EXERCISE AIM -
State how many lines in the listing below include the word "park", and add nothing besides the number.

MATERIAL FOR THIS TASK -
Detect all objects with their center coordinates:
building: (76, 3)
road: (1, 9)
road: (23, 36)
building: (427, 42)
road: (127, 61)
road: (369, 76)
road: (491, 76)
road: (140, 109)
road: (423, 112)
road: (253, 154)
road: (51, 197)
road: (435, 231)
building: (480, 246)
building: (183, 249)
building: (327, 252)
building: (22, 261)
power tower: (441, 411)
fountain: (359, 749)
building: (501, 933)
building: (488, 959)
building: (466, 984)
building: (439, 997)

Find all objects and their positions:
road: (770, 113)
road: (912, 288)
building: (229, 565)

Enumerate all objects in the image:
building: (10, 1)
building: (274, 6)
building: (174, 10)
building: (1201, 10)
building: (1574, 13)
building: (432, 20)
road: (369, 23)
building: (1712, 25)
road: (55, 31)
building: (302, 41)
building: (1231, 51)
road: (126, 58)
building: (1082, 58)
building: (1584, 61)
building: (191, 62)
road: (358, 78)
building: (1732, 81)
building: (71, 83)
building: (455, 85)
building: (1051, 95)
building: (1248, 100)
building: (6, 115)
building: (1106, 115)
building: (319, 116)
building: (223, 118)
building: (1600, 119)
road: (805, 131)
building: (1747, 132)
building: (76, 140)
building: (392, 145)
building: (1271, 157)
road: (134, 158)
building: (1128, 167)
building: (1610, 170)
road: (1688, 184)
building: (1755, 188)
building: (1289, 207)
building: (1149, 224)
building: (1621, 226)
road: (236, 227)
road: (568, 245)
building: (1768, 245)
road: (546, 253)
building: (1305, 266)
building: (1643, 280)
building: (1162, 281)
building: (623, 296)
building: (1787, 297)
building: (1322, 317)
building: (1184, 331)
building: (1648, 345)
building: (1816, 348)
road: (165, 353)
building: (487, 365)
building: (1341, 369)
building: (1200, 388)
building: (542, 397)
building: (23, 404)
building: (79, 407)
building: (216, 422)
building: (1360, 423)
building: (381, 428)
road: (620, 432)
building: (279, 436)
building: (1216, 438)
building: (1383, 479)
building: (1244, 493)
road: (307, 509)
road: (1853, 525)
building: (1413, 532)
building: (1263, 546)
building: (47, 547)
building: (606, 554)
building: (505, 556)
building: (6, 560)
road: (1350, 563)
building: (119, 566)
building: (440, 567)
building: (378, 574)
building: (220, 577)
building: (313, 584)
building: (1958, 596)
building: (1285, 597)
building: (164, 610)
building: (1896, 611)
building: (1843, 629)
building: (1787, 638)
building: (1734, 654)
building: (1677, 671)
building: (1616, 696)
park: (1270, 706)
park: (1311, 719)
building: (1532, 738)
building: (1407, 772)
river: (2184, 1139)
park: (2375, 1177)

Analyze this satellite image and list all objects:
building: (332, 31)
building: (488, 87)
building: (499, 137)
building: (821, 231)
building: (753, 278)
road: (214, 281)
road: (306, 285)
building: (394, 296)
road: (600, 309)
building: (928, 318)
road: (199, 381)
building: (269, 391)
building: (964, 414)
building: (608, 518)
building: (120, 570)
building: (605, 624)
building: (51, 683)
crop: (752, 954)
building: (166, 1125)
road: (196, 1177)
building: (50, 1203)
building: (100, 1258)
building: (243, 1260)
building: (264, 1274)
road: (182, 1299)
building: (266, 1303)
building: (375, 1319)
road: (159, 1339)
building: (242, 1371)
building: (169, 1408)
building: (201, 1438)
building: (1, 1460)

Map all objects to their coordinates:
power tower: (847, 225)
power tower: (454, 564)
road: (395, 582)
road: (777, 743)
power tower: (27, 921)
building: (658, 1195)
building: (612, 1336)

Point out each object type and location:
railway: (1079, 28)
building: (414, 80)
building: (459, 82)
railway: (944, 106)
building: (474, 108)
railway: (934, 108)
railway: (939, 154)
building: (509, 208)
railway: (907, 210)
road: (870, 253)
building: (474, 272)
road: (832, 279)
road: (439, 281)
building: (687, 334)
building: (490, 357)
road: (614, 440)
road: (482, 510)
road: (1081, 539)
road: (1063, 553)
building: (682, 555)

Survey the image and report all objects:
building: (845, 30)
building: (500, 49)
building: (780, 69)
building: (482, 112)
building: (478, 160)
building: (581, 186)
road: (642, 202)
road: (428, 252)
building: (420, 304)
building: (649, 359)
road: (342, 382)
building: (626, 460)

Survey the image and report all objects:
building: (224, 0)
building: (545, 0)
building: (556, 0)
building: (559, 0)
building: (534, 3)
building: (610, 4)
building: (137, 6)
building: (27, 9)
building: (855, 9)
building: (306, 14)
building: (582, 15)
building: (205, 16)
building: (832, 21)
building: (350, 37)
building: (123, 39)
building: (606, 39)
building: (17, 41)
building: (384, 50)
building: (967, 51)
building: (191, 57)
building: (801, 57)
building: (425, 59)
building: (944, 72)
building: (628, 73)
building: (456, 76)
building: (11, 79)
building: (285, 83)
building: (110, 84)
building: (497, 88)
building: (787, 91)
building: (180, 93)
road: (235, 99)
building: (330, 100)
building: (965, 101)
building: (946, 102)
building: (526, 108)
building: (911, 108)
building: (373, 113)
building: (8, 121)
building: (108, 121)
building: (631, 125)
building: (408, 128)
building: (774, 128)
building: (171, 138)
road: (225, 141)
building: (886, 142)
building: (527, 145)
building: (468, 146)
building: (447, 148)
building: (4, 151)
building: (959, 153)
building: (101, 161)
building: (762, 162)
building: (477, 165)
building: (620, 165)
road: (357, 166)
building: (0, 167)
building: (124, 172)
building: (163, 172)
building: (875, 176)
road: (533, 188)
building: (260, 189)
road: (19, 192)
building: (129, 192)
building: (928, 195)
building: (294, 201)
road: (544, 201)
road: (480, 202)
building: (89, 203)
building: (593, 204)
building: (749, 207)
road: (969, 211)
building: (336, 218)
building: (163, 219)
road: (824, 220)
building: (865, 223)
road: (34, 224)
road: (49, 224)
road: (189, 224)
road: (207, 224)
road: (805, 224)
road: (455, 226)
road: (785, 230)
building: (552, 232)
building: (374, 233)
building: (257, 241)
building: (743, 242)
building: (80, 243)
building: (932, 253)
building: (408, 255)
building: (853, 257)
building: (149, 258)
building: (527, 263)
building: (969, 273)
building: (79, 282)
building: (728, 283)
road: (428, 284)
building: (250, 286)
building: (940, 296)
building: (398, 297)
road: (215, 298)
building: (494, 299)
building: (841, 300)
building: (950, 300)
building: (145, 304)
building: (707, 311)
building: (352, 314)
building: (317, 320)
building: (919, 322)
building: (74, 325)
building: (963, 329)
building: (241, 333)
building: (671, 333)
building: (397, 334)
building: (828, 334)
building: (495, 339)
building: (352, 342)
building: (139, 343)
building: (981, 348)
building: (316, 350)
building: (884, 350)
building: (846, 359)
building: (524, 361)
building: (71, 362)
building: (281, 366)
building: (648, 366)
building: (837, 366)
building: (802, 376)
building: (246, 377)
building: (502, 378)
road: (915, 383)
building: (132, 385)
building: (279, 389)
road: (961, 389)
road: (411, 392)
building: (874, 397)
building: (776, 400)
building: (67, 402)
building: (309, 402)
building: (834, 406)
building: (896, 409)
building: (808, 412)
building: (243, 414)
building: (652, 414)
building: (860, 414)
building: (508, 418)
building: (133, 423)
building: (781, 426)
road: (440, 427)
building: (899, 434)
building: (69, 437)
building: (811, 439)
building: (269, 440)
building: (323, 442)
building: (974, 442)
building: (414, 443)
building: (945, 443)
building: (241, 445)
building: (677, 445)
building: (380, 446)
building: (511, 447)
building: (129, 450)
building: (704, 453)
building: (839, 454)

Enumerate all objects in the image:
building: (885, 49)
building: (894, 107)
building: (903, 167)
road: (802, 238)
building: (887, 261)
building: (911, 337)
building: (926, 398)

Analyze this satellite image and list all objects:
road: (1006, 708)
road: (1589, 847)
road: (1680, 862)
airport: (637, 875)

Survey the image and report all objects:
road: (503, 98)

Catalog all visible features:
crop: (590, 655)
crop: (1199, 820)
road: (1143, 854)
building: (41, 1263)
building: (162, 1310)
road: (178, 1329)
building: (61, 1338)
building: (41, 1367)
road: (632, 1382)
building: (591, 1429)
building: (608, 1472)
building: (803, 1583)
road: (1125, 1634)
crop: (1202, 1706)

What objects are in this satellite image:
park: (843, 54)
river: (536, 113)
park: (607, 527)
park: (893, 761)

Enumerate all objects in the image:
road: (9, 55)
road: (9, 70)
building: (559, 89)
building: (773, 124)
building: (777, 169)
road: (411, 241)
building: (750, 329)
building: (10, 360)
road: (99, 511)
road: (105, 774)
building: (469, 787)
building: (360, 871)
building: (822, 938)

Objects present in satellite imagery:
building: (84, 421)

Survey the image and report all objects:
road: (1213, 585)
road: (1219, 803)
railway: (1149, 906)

TASK RESPONSE -
6